■ Task directions: The range runs from the line containing "camera: 125 degrees right, 10 degrees up" to the last line of the entries. Restate those lines word for word, without the pictures.

....

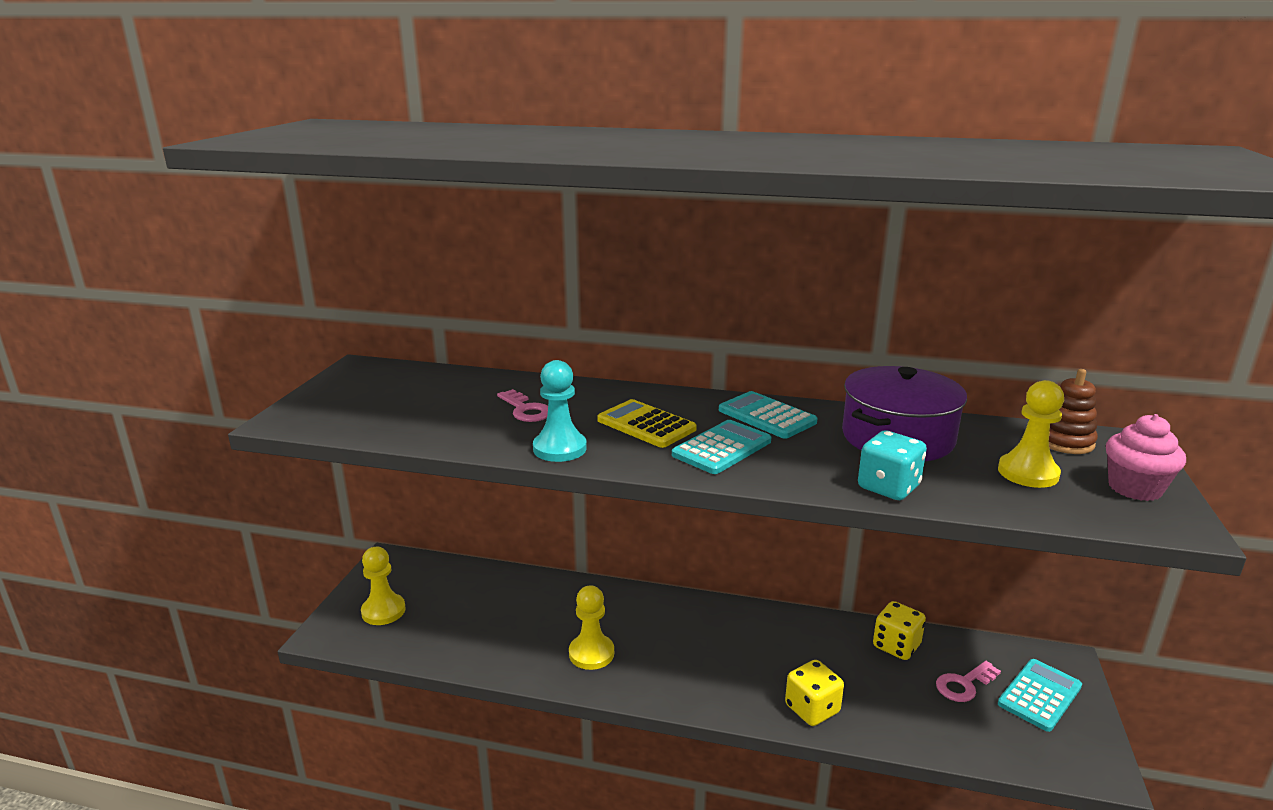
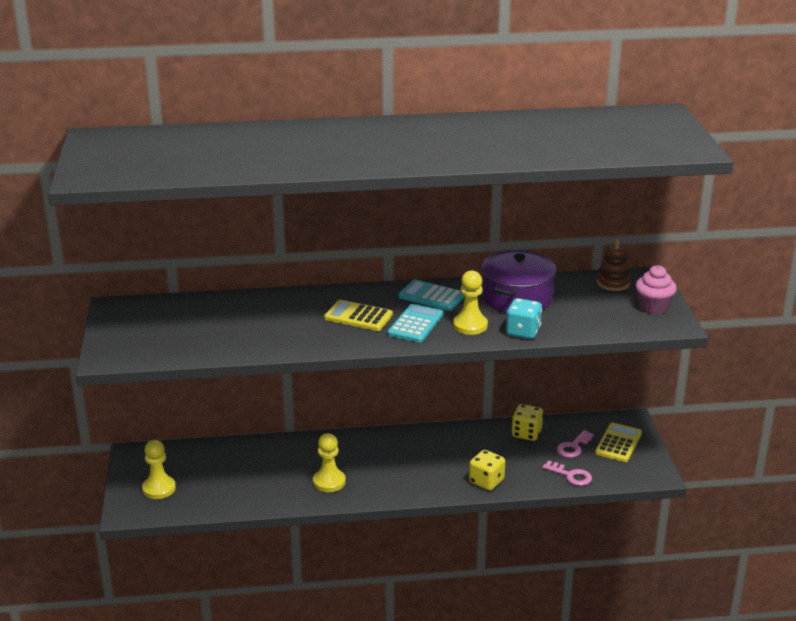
camera: 20 degrees left, 5 degrees up
pink key [497,389,548,422] -> pink key moved to [542,460,592,486]
turquoise pawn [533,360,587,462] -> none
yellow pawn [998,380,1064,488] -> yellow pawn moved to [453,270,488,335]
turquoise calculator [998,659,1082,732] -> yellow calculator [595,423,642,462]

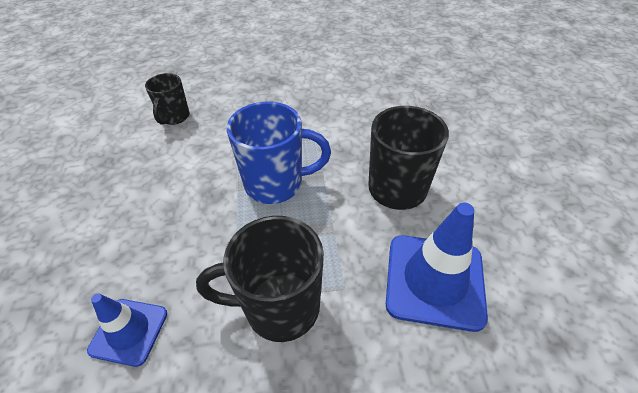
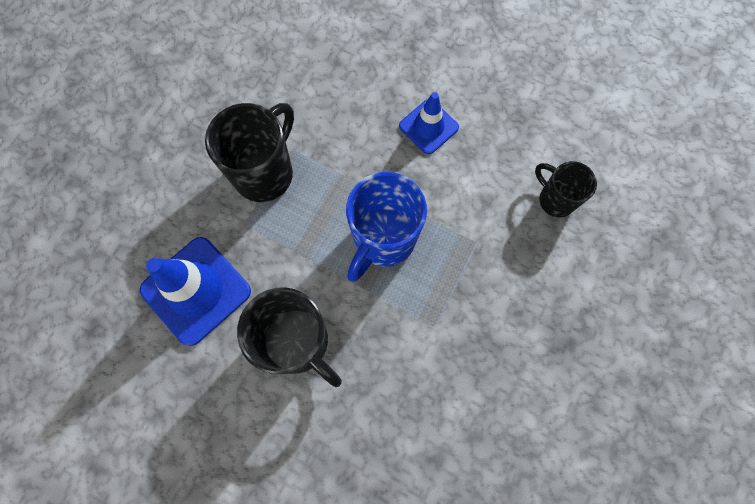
camera: 125 degrees right, 25 degrees up
blue traffic cone [87,294,167,367] -> blue traffic cone moved to [399,92,459,154]

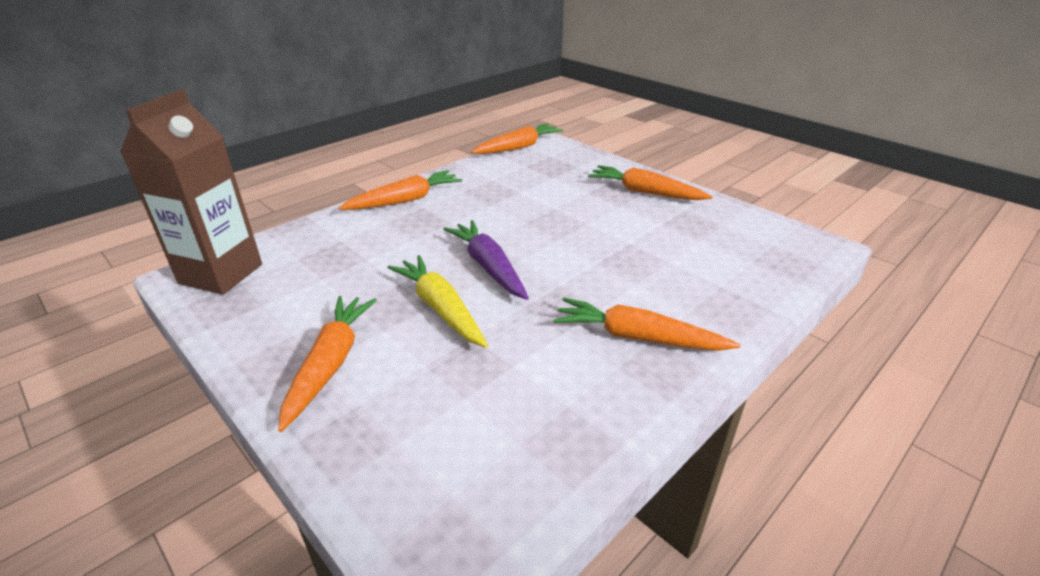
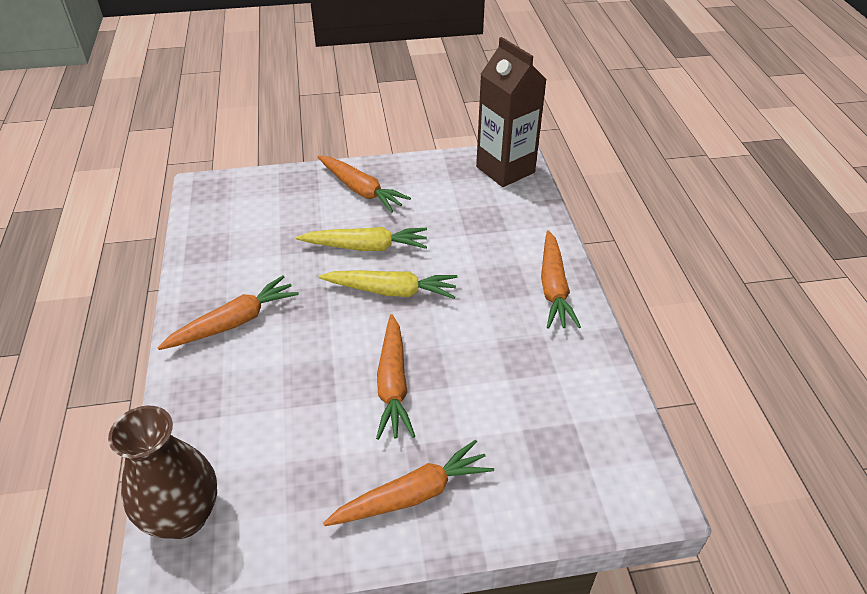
camera: 125 degrees right, 10 degrees up
purple carrot [443,220,529,300] -> yellow carrot [319,270,457,299]
orange carrot [471,124,563,154] -> orange carrot moved to [376,314,415,440]
none -> brown vase [108,406,217,539]

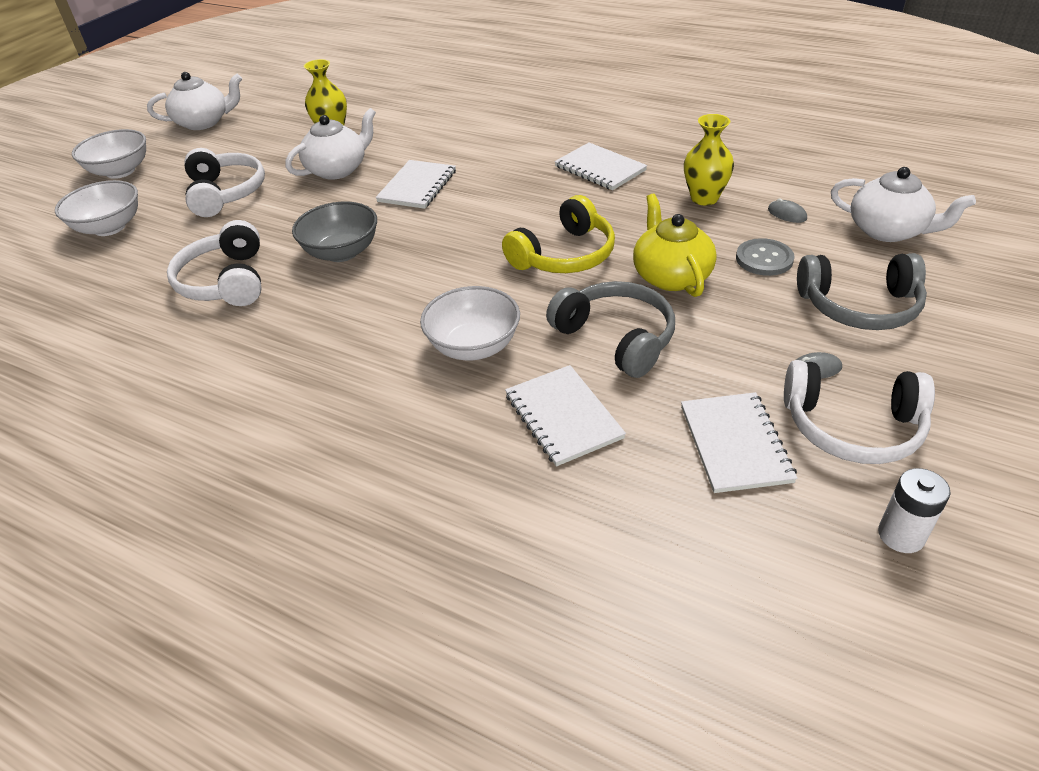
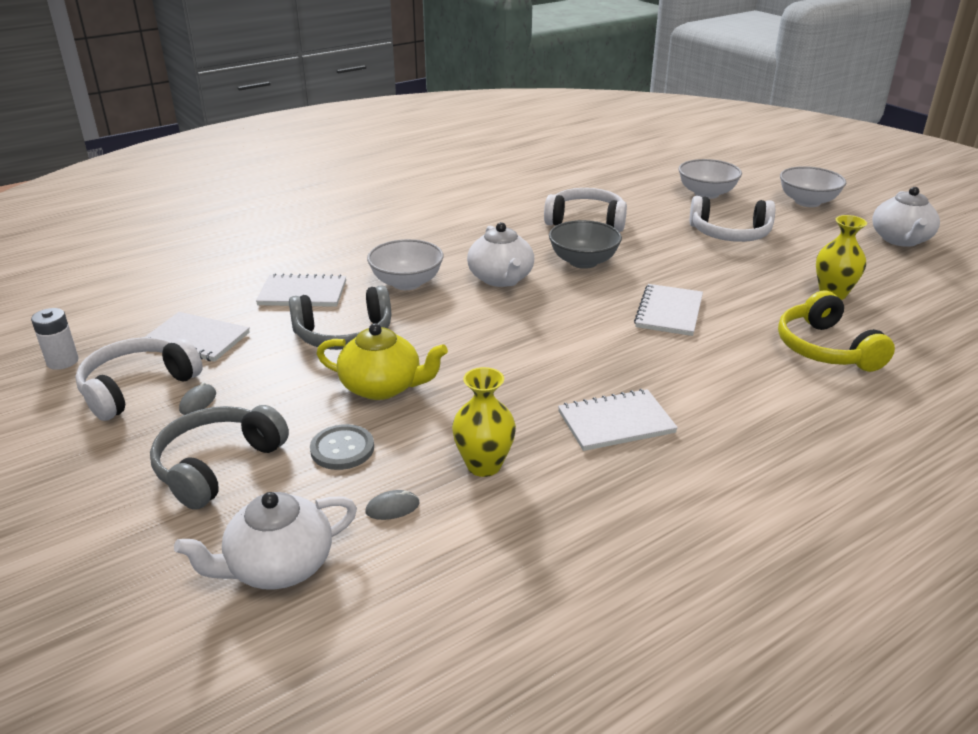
camera: 115 degrees right, 10 degrees down
white teapot [285,108,376,180] -> white teapot moved to [467,222,534,287]
white notebook [376,160,456,209] -> white notebook turned 60 degrees clockwise [634,284,703,336]
yellow headphones [502,195,615,273] -> yellow headphones moved to [778,291,895,372]

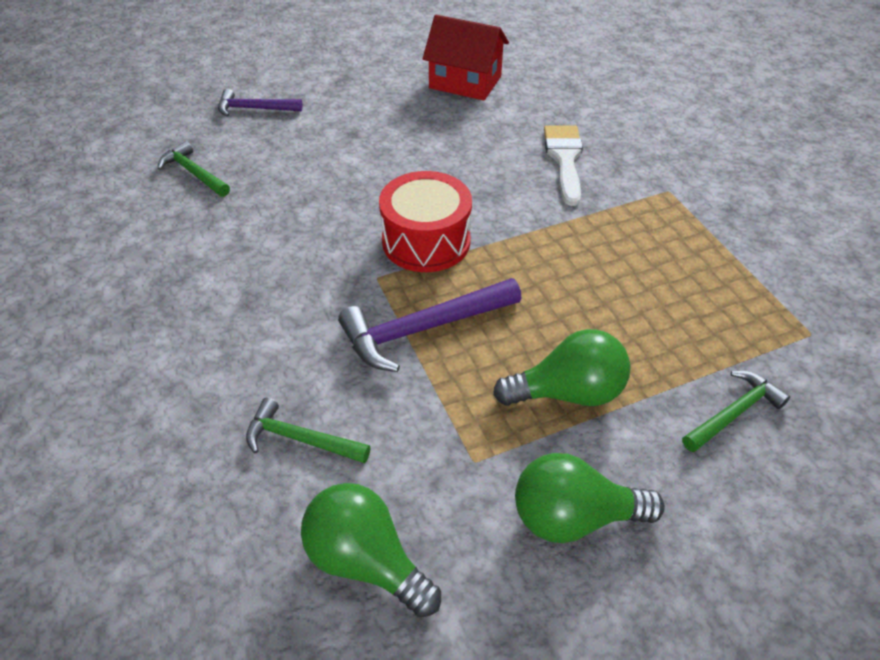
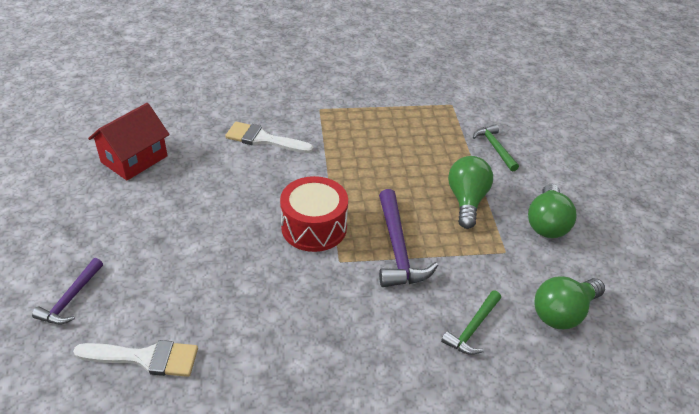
camera: 75 degrees left, 5 degrees down
green hammer [158,141,230,197] -> white brush [73,340,198,377]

....

■ Task response:
camera: 125 degrees right, 10 degrees up
purple carrot [443,220,529,300] -> yellow carrot [319,270,457,299]
orange carrot [471,124,563,154] -> orange carrot moved to [376,314,415,440]
none -> brown vase [108,406,217,539]

camera: 115 degrees right, 10 degrees down
white teapot [285,108,376,180] -> white teapot moved to [467,222,534,287]
white notebook [376,160,456,209] -> white notebook turned 60 degrees clockwise [634,284,703,336]
yellow headphones [502,195,615,273] -> yellow headphones moved to [778,291,895,372]

camera: 75 degrees left, 5 degrees down
green hammer [158,141,230,197] -> white brush [73,340,198,377]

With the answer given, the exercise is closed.